What to do:
Reproduce everything from the line containing "Question: Is white" down to the line containing "Question: Which object is the", including both of those lines, copying each one without any change.

Task input:
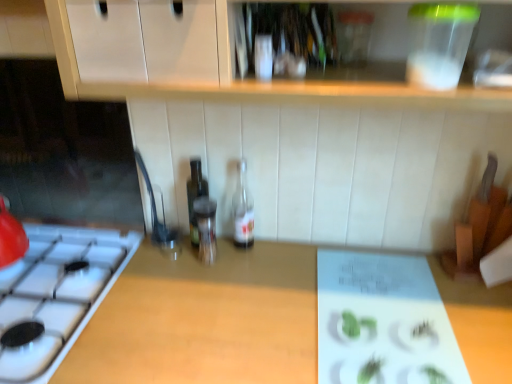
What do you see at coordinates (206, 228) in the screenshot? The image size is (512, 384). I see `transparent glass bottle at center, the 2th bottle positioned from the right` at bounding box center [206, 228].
---
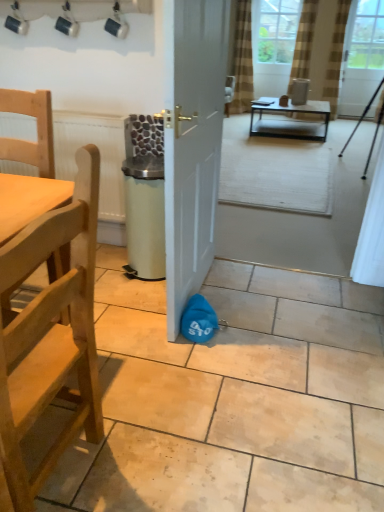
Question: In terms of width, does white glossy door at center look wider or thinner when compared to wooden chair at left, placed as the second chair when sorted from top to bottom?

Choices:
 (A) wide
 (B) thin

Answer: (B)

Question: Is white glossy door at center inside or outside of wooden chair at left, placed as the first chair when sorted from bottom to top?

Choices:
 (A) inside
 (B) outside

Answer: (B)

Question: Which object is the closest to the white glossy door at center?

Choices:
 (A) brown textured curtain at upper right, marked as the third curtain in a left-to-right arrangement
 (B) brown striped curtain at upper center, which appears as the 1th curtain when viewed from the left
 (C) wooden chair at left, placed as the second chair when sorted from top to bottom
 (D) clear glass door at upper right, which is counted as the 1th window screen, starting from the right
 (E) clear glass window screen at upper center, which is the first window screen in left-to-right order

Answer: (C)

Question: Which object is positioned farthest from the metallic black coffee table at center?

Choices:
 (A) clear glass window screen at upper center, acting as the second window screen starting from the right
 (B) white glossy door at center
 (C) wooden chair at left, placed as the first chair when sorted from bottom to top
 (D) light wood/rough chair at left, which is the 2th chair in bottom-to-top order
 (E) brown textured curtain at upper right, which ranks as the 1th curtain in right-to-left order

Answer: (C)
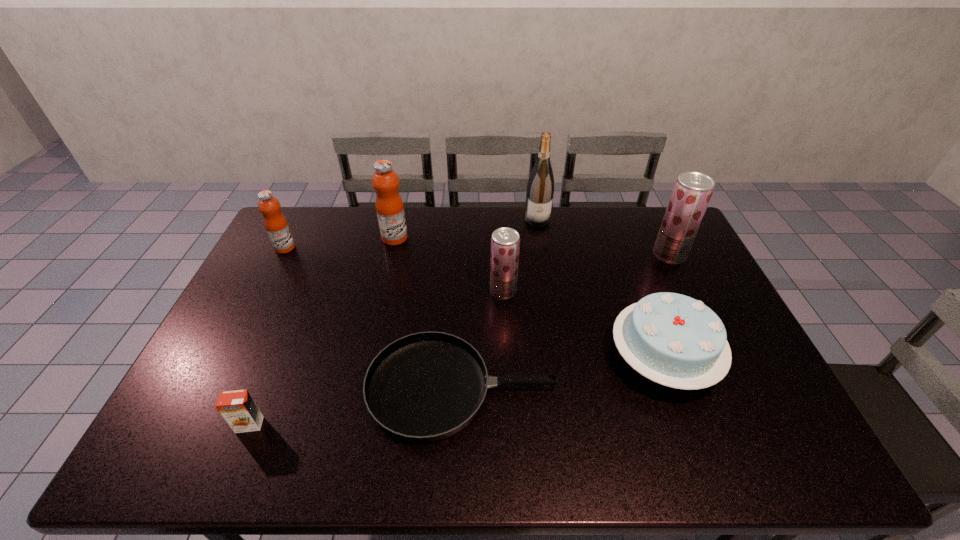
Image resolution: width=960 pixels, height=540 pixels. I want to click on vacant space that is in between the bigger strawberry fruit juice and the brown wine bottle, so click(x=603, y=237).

Written solution:
Question: Is white glossy door at center inside or outside of wooden chair at left, placed as the first chair when sorted from bottom to top?

Choices:
 (A) inside
 (B) outside

Answer: (B)

Question: Which object is the closest to the white glossy door at center?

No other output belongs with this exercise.